-- What the task asks --
Output exactly the lines from the line with "Target: <item>adipose tissue</item>." through the end of the records below. Include nothing else.

-- Listed records --
□ □ □ □

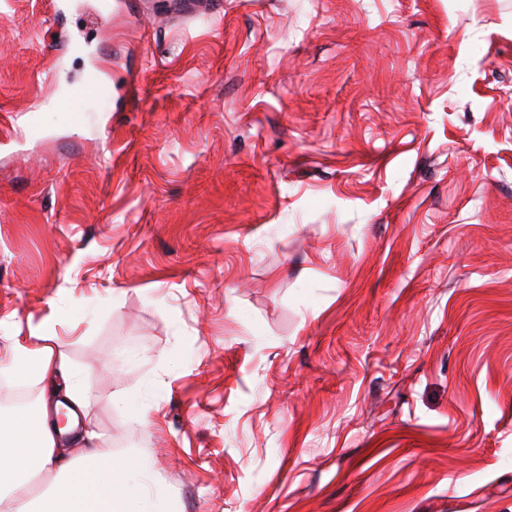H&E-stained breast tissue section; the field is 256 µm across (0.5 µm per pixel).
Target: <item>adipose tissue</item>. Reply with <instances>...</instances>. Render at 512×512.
<instances>
[{
	"instance_id": "ef3b65f1",
	"label": "adipose tissue",
	"mask_w": 512,
	"mask_h": 512,
	"mask_svg": "<svg viewBox=\"0 0 512 512\" xmlns=\"http://www.w3.org/2000/svg\"><path fill=\"white\" fill-rule=\"evenodd\" d=\"M0 374L40 389L32 413L0 419V512H167L137 480L143 459L96 448L100 433L81 423L89 397L52 332L11 337ZM77 444L90 451L75 461Z\"/></svg>"
}]
</instances>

□ □ □ □

-- Exercise solution --
Target: <item>adipose tissue</item>. Reply with <instances>...</instances>. Render at 512×512.
<instances>
[{
	"instance_id": "ef3b65f1",
	"label": "adipose tissue",
	"mask_w": 512,
	"mask_h": 512,
	"mask_svg": "<svg viewBox=\"0 0 512 512\" xmlns=\"http://www.w3.org/2000/svg\"><path fill=\"white\" fill-rule=\"evenodd\" d=\"M0 374L40 389L32 413L0 419V512H167L137 480L143 459L96 448L100 433L81 423L89 397L52 332L11 337ZM77 444L90 451L75 461Z\"/></svg>"
}]
</instances>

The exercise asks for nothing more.